**Problem requirements:** All lines in the records below that hold "DGND" are to be shown.
Data records Start Marker
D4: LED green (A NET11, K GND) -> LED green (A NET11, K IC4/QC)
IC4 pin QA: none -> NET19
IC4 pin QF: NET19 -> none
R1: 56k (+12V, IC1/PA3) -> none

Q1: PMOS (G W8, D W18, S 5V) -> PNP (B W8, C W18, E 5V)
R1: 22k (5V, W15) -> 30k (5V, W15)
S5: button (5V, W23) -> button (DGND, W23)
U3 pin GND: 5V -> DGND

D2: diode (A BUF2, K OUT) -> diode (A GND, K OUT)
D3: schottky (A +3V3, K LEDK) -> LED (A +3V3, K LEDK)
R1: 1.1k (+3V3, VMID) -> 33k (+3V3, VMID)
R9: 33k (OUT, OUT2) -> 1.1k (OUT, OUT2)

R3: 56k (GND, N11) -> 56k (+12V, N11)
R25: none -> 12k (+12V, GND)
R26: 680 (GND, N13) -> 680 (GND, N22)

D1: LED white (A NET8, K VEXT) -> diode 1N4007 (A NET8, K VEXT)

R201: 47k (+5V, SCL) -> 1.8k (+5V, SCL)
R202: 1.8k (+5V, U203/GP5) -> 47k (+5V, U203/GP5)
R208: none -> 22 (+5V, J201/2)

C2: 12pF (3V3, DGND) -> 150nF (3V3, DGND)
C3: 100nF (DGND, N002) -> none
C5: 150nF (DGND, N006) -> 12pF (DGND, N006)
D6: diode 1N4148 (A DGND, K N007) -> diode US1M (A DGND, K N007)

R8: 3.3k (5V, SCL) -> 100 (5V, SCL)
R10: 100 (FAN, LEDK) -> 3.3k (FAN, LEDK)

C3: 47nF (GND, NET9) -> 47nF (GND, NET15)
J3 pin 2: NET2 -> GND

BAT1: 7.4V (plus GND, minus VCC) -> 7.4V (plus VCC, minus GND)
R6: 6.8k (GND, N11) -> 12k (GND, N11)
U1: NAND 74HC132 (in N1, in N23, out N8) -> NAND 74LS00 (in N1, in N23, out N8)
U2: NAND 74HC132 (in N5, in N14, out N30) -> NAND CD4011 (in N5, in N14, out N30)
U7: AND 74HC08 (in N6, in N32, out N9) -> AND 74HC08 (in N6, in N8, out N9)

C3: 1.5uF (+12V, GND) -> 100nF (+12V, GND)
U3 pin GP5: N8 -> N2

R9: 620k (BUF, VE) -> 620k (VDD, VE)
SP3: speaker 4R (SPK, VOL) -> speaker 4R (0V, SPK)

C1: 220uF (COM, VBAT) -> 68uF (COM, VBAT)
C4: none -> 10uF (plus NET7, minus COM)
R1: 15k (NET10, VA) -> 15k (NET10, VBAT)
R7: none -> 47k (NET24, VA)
Data records End Marker
**Answer box:**
S5: button (5V, W23) -> button (DGND, W23)
U3 pin GND: 5V -> DGND
C2: 12pF (3V3, DGND) -> 150nF (3V3, DGND)
C3: 100nF (DGND, N002) -> none
C5: 150nF (DGND, N006) -> 12pF (DGND, N006)
D6: diode 1N4148 (A DGND, K N007) -> diode US1M (A DGND, K N007)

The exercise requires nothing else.